DATASET EXTRACT

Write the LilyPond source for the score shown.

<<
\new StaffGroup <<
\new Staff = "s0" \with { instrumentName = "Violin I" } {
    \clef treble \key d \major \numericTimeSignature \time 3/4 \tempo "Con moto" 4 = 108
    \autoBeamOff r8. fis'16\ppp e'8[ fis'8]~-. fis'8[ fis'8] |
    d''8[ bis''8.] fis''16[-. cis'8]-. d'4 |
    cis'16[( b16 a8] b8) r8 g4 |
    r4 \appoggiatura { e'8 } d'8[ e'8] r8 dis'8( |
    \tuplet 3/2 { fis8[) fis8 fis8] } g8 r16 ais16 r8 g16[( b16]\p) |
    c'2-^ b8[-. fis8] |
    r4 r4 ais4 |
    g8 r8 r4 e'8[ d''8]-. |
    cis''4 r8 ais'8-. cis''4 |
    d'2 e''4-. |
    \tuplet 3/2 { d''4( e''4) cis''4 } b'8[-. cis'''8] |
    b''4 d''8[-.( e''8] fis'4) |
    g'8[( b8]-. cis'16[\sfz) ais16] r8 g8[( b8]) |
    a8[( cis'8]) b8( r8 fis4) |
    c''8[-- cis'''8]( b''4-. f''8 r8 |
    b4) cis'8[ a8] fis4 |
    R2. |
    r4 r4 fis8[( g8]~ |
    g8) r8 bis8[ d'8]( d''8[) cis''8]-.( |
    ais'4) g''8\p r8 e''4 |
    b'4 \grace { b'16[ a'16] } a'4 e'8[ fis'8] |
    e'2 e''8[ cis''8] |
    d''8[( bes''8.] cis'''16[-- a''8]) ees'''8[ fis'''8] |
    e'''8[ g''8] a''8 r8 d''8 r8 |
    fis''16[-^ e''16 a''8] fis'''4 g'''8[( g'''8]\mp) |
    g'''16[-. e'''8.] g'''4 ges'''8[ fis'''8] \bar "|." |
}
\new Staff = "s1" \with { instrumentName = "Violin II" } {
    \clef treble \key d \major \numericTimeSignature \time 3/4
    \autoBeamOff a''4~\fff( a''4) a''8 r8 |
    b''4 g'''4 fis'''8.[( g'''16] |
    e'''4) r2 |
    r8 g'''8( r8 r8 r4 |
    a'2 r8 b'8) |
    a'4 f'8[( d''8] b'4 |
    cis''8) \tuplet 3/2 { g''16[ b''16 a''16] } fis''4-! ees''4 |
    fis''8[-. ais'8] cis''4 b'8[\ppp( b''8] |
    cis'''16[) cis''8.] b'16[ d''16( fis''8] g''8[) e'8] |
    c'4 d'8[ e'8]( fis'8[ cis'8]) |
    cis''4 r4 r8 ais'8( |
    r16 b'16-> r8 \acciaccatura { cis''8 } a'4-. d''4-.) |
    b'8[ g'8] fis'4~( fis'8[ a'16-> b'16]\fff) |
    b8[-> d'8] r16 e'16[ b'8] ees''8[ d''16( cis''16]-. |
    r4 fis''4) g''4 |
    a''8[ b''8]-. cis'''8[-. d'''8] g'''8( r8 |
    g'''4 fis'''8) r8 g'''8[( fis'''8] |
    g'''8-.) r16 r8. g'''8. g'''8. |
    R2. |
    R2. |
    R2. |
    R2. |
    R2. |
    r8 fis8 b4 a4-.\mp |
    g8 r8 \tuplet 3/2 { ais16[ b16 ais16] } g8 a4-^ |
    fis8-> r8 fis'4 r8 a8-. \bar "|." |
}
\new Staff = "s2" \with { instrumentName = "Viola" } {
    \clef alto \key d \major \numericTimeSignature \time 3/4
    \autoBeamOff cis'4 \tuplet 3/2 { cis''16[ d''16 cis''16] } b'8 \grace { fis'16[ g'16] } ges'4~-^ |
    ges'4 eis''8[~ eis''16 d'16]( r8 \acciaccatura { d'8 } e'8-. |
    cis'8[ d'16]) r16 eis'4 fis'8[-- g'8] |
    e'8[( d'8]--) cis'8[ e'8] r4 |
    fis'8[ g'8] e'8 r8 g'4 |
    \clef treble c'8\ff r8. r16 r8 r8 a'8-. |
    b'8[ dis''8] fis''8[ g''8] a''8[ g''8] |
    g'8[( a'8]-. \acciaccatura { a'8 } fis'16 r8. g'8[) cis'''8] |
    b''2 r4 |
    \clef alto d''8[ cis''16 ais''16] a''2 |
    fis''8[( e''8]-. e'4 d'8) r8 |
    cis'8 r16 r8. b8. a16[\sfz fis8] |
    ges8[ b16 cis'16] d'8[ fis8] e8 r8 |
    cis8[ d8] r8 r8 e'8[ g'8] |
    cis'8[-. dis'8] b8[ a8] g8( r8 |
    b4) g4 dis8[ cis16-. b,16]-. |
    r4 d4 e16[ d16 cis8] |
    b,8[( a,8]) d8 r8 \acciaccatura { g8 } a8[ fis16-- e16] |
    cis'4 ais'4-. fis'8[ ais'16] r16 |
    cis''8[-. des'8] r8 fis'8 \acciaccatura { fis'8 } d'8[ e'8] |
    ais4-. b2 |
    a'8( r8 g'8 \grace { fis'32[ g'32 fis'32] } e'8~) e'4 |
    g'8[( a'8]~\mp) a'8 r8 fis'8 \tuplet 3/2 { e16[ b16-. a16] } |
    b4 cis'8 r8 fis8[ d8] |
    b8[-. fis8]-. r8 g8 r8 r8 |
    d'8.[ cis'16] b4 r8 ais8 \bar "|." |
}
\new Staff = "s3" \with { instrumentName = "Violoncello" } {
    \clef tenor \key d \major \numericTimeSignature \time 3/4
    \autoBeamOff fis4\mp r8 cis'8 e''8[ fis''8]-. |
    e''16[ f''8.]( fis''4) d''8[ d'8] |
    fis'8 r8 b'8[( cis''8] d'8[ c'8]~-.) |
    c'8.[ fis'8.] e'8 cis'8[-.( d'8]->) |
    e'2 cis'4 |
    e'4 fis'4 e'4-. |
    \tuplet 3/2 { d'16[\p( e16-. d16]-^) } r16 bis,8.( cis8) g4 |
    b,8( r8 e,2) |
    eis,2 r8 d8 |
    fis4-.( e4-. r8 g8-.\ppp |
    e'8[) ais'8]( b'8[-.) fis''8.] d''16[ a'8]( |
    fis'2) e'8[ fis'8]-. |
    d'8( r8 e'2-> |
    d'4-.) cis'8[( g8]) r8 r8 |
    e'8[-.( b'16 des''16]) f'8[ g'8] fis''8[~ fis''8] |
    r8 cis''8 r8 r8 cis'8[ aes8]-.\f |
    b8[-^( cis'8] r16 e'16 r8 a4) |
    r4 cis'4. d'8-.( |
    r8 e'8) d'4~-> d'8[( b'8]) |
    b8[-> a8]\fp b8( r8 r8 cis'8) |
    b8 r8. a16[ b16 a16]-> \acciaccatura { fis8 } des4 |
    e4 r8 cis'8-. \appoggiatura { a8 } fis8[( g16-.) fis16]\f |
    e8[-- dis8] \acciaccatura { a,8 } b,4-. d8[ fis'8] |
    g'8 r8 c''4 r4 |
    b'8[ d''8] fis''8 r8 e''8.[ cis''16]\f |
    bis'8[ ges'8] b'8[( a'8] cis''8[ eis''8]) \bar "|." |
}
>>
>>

TASK BRIEF
Collect each line in the material above that holds the word "appoggiatura", and copy every such line in full.

SOLUTION TO THE EXERCISE
    r4 \appoggiatura { e'8 } d'8[ e'8] r8 dis'8( |
    e4 r8 cis'8-. \appoggiatura { a8 } fis8[( g16-.) fis16]\f |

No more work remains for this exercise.